Omit the images and reproduce the rest of the entries exactly.

- GIVEN RECORDS -
=-=-=

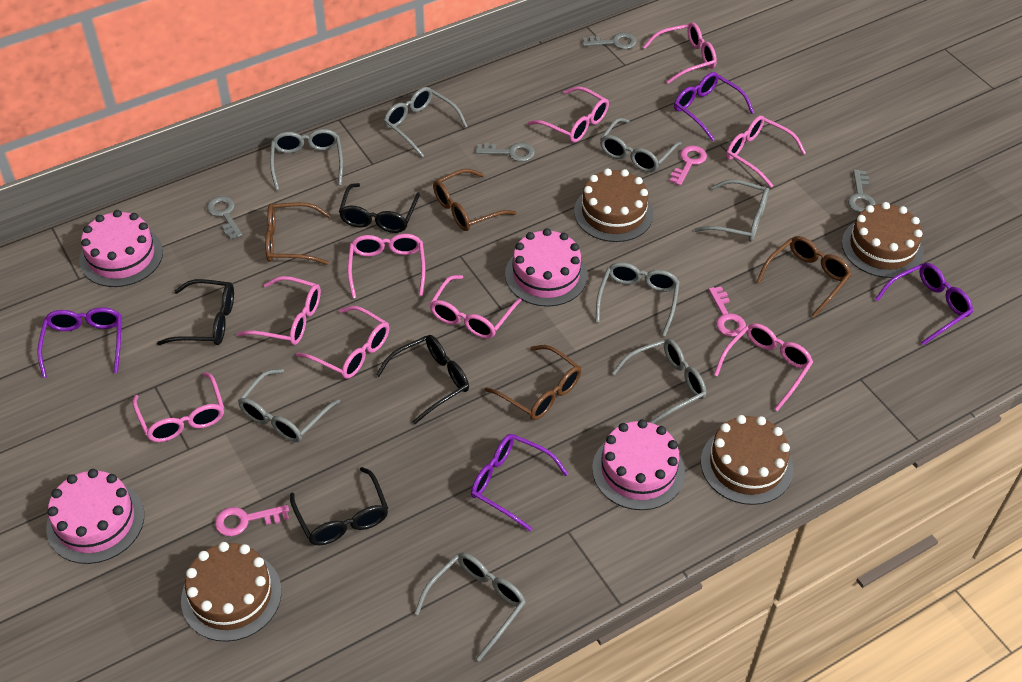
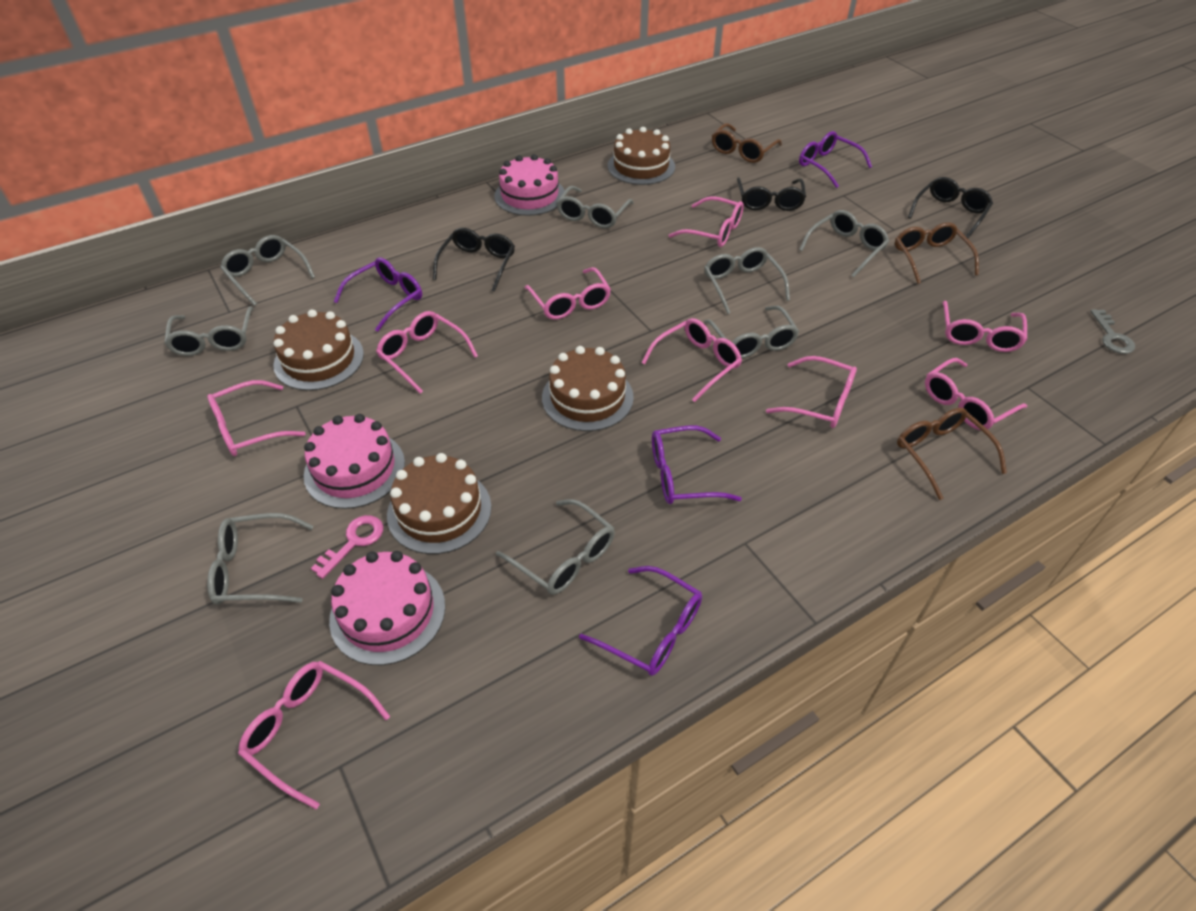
black glasses: 4 -> 3
brown glasses: 4 -> 3
grey key: 4 -> 1
pink cake: 4 -> 3
pink key: 3 -> 1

=-=-=

- SOLVED EXERCISE -
black glasses: 4 -> 3
brown glasses: 4 -> 3
grey key: 4 -> 1
pink cake: 4 -> 3
pink key: 3 -> 1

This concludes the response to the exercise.